▸ SUPPLIED RECORDS:
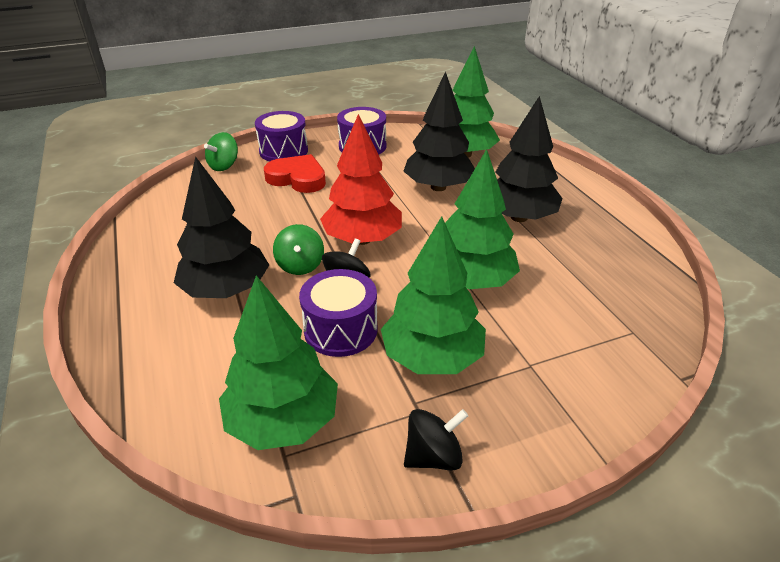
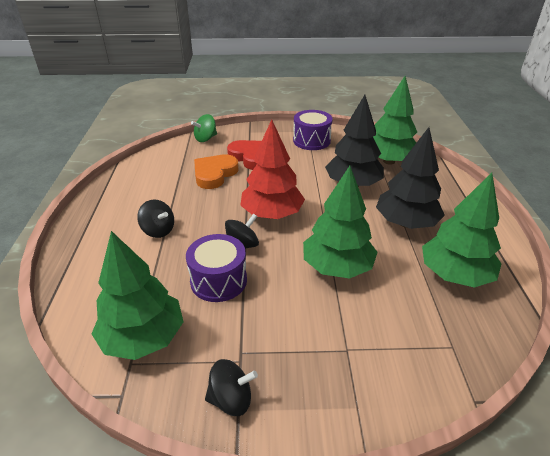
camera: 20 degrees right, 0 degrees up
(226, 290) = (158, 230): black tree -> black spinning top
(262, 207) = (214, 174): none -> orange heart
(283, 151) = (252, 134): purple drum -> none
(300, 265) = (217, 224): green spinning top -> none
(432, 357) = (273, 321): green tree -> green tree (455, 275)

▸ TASK ITEM:
The lines you need are those containing "none"; find them in the records and copy them.

▸ ANSWER TO THE EXERCISE:
(262, 207) = (214, 174): none -> orange heart
(283, 151) = (252, 134): purple drum -> none
(300, 265) = (217, 224): green spinning top -> none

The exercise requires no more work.